> **TO BE DONE**
From the entries below, extract verbatim the part that opens with the line containing "This document has height=1400, width=849." and closes with the line containing "stout [612, 531]", both lines included, and reproduce only those lines.

----------

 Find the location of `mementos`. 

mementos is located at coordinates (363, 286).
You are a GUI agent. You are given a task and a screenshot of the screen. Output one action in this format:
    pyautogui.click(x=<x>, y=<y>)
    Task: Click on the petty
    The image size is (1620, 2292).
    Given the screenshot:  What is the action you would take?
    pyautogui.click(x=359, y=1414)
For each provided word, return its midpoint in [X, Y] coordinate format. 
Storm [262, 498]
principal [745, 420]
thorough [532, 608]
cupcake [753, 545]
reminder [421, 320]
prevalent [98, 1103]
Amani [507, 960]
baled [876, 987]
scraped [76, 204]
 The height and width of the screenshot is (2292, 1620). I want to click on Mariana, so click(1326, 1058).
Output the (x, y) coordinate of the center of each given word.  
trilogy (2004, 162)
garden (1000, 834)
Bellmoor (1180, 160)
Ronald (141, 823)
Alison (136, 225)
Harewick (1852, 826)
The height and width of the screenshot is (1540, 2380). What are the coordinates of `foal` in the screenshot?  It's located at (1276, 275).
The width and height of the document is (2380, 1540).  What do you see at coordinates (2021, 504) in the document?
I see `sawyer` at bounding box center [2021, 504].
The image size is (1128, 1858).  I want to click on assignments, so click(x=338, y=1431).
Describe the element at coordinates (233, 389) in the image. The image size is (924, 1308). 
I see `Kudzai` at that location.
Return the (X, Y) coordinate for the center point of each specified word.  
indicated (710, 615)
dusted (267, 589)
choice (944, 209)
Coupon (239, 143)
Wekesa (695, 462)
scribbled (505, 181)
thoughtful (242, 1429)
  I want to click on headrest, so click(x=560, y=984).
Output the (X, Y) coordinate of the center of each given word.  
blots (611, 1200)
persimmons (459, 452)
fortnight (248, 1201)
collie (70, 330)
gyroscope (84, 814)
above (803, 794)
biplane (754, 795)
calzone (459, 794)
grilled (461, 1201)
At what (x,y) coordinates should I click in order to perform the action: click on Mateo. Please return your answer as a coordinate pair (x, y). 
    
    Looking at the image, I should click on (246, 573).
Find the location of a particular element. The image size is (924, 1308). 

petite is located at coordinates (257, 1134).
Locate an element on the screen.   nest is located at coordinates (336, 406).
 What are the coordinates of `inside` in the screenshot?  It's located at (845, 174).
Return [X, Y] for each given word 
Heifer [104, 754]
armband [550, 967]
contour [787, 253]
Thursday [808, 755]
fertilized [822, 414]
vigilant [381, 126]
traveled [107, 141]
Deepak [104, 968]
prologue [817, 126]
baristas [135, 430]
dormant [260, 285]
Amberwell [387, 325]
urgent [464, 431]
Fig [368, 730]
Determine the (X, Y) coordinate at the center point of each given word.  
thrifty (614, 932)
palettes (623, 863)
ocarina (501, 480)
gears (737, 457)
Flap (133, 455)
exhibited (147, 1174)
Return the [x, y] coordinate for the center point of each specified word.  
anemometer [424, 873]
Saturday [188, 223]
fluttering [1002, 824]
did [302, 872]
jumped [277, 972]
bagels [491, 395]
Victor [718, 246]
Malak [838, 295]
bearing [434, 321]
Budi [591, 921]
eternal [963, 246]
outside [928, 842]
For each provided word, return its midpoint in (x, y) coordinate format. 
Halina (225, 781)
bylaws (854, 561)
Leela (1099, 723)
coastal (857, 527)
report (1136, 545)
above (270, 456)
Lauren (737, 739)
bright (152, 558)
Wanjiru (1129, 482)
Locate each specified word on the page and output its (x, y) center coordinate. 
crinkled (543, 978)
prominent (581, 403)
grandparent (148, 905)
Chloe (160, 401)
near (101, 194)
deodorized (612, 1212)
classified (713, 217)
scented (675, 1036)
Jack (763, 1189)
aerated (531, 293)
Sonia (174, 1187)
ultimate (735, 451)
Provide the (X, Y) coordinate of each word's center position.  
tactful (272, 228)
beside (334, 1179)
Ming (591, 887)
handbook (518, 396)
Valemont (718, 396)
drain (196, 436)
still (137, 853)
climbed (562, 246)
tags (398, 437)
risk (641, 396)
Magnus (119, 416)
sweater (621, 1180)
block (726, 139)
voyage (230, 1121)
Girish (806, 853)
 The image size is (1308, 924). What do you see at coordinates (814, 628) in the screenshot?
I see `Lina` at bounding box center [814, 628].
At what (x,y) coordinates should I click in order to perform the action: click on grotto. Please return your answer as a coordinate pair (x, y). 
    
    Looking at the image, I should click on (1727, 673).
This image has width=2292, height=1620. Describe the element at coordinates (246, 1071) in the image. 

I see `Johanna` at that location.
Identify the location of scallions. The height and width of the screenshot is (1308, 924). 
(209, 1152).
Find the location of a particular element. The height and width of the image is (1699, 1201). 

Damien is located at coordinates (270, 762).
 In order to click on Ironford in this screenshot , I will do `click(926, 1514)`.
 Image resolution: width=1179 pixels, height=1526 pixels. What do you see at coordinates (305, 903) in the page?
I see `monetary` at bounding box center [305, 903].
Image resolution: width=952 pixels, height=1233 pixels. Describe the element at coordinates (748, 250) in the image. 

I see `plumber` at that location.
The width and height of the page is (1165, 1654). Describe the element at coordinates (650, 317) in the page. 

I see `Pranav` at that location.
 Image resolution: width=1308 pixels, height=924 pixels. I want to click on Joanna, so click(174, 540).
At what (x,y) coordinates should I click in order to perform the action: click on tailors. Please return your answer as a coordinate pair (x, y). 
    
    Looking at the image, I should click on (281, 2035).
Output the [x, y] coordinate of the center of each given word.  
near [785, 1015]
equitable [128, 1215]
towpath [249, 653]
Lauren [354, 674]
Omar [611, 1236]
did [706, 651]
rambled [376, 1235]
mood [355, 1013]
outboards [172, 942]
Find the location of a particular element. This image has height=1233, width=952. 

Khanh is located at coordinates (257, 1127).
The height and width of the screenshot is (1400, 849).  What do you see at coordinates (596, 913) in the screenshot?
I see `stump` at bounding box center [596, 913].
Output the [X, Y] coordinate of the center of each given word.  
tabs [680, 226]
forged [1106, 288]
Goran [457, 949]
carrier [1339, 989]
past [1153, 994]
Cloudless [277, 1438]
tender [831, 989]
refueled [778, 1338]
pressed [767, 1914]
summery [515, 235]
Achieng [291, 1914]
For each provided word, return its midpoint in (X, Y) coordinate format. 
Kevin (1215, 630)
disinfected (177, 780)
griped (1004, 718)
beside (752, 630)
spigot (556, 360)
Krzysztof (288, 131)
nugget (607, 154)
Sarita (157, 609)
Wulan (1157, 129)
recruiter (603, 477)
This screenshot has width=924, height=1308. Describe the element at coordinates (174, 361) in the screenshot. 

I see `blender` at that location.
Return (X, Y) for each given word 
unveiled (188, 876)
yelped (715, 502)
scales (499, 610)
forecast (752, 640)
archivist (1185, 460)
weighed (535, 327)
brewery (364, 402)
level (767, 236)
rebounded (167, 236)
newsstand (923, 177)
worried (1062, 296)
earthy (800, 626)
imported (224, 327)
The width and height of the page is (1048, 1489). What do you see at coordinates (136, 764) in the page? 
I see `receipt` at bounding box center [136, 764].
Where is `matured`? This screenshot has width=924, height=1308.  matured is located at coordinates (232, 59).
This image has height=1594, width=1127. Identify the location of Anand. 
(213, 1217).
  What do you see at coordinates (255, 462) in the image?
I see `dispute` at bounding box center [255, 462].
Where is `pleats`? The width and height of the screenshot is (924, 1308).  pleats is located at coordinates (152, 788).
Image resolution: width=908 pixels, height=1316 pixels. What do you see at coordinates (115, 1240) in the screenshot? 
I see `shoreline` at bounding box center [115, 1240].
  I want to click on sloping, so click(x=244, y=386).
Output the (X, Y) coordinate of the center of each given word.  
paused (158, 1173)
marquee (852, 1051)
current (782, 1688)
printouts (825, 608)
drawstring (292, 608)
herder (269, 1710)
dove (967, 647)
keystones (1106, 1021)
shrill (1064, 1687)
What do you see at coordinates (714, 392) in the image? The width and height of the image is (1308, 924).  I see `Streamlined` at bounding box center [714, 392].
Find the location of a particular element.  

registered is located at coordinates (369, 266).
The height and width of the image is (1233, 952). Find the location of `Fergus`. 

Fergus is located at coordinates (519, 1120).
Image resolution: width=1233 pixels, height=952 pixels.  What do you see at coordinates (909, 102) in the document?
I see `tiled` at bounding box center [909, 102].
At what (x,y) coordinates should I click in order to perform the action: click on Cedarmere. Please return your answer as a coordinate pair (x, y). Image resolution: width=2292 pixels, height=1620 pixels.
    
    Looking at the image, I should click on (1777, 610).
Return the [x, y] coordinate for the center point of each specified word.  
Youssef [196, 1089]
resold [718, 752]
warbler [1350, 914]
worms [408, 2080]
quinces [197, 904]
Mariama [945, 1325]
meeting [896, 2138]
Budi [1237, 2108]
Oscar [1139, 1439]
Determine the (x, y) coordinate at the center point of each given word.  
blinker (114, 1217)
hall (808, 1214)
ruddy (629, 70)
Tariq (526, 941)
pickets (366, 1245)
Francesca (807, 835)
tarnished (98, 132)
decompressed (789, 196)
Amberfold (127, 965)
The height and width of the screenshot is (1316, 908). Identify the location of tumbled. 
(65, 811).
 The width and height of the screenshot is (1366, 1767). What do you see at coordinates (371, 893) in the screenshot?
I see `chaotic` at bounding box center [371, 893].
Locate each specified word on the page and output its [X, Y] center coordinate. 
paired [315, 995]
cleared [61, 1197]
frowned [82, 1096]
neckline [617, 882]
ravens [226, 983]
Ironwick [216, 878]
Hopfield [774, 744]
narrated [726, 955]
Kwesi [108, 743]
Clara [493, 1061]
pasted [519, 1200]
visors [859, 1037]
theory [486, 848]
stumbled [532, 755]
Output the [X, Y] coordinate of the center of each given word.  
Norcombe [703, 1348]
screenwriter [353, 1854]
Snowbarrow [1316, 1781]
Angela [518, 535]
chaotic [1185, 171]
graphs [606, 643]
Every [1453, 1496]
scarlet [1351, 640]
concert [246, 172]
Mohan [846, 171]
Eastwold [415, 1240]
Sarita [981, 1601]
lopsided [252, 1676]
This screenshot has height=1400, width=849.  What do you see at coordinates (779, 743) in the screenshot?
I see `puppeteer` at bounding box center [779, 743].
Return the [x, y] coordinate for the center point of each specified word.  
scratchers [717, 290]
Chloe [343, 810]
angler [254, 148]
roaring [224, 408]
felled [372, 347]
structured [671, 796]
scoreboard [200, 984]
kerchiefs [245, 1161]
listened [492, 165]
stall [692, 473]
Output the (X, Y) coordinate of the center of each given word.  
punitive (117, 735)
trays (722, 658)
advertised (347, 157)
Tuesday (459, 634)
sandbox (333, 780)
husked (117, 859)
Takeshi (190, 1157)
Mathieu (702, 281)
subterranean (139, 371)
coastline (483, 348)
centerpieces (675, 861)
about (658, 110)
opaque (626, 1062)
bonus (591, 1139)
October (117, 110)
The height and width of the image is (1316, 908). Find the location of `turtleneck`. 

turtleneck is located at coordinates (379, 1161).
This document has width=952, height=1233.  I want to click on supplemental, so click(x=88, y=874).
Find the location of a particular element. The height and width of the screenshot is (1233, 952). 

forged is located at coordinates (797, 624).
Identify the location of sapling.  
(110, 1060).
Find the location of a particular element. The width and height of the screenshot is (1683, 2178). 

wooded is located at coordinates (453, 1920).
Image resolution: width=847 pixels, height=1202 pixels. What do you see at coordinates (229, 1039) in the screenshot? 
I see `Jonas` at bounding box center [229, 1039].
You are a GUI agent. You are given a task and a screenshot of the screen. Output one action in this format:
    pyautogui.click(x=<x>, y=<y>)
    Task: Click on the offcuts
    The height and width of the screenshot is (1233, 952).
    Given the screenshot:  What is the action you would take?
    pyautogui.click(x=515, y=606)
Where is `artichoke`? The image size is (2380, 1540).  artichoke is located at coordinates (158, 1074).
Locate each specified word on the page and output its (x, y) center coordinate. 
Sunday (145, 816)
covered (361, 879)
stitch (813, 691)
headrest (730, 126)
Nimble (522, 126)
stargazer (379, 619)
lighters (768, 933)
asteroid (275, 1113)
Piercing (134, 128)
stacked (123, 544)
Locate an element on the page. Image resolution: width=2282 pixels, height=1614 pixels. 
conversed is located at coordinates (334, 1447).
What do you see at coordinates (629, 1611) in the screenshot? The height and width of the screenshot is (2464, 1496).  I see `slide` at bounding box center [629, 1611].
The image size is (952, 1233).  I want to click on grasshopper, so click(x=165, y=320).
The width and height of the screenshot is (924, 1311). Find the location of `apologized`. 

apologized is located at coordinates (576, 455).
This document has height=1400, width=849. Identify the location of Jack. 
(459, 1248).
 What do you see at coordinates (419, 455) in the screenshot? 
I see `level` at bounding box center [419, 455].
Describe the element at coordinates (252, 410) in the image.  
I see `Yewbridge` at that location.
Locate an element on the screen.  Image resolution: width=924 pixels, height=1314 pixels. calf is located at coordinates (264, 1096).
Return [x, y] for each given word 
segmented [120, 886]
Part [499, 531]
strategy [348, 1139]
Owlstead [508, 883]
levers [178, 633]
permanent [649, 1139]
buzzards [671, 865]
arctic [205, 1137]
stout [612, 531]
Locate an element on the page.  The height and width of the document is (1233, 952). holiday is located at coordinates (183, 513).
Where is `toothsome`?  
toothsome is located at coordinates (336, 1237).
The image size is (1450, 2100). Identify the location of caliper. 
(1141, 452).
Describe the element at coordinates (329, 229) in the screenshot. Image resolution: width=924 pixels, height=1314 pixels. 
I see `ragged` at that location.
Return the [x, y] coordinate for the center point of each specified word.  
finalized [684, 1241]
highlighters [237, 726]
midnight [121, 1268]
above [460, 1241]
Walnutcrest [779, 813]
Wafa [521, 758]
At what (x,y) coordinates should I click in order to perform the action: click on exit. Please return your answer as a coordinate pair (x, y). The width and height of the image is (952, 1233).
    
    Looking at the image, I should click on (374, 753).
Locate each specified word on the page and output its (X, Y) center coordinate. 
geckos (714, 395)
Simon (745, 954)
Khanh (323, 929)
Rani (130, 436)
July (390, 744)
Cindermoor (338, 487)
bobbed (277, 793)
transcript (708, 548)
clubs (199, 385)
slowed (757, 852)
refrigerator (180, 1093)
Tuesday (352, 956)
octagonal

----------

> **WORKED ANSWER**
This document has height=1400, width=849. Identify the location of Jack. 
(459, 1248).
 What do you see at coordinates (419, 455) in the screenshot? 
I see `level` at bounding box center [419, 455].
Describe the element at coordinates (252, 410) in the image.  
I see `Yewbridge` at that location.
Locate an element on the screen.  Image resolution: width=924 pixels, height=1314 pixels. calf is located at coordinates (264, 1096).
Return [x, y] for each given word 
segmented [120, 886]
Part [499, 531]
strategy [348, 1139]
Owlstead [508, 883]
levers [178, 633]
permanent [649, 1139]
buzzards [671, 865]
arctic [205, 1137]
stout [612, 531]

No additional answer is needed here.